### Goal of the exercise
Your answer is the lines below, exactly, from the one that contains "pink bucket: 3 -> 2" through the one that contains "white gift: 1 -> 0", both included.
*** Opening of Material supplied ***
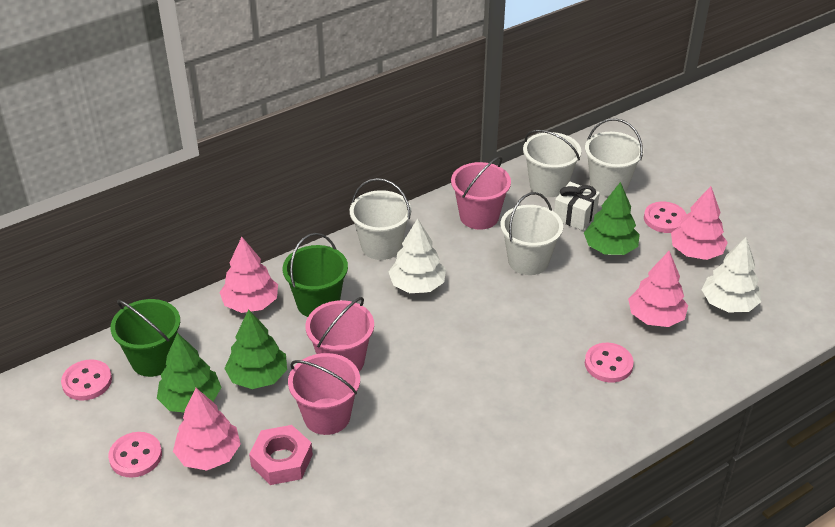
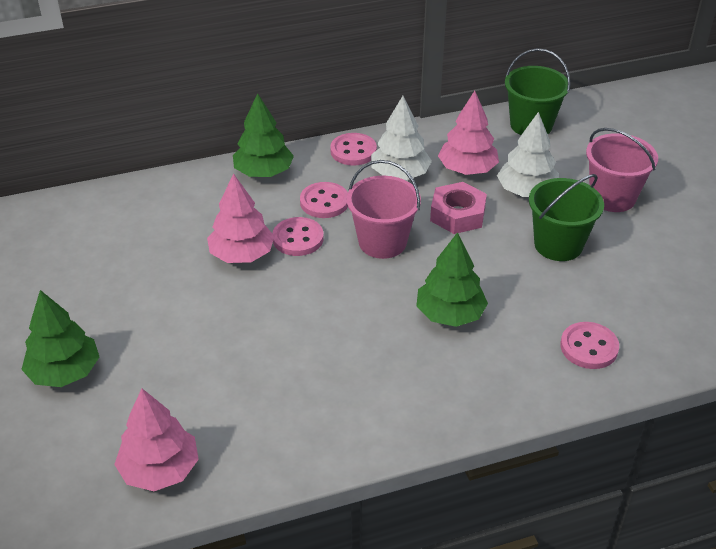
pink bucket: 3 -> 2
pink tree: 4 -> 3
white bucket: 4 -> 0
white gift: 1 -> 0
*** Close of Material supplied ***
*** Opening of Material supplied ***
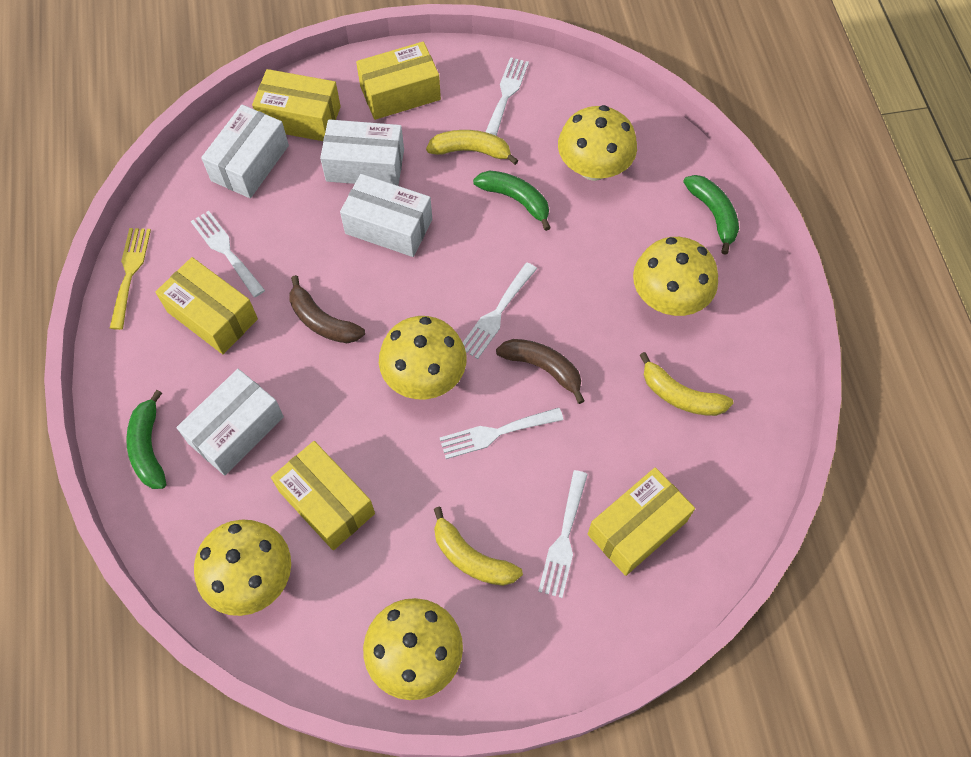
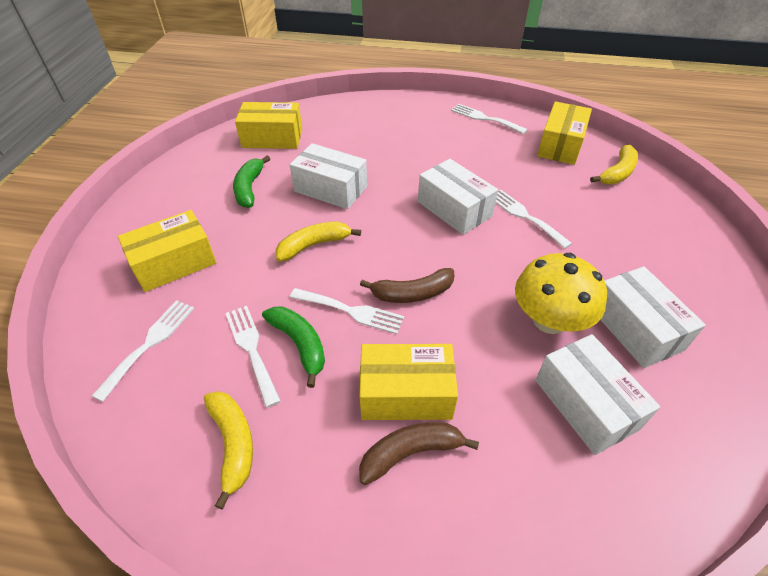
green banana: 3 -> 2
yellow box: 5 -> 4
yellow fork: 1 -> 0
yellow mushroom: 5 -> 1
*** Close of Material supplied ***
*** Opening of Material supplied ***
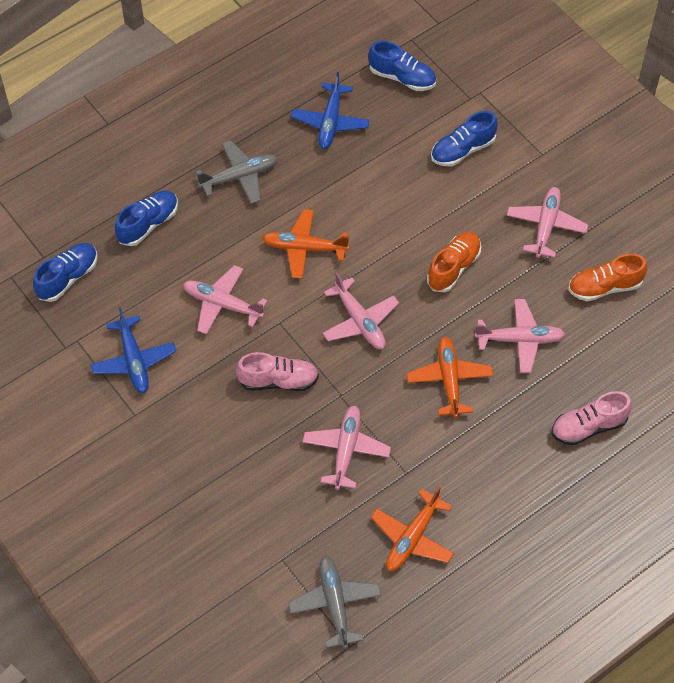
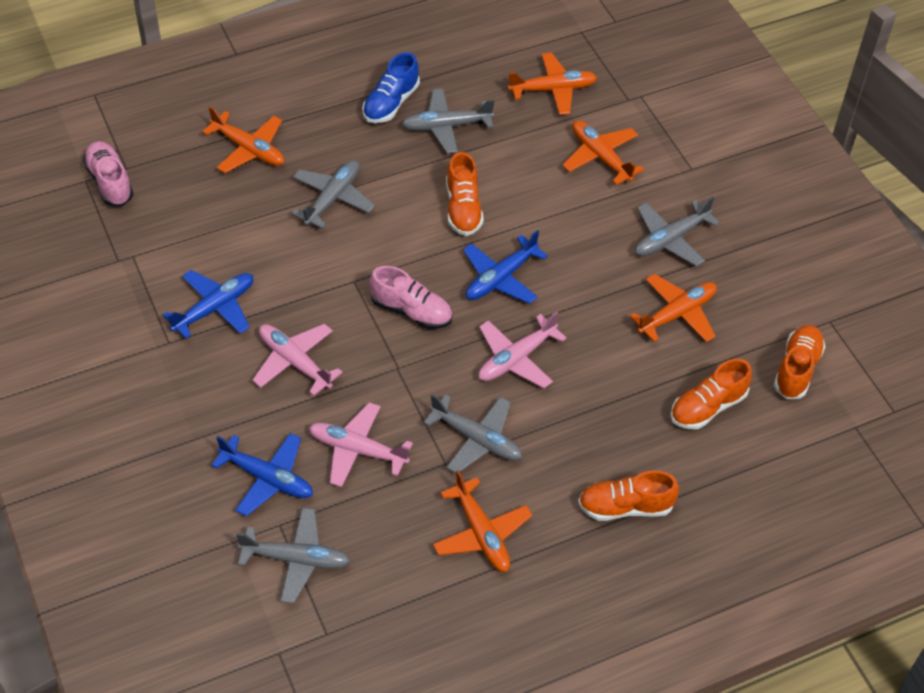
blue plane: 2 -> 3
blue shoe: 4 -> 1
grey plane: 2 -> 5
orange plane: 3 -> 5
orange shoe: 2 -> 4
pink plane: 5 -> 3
*** Close of Material supplied ***
### Written response
pink bucket: 3 -> 2
pink tree: 4 -> 3
white bucket: 4 -> 0
white gift: 1 -> 0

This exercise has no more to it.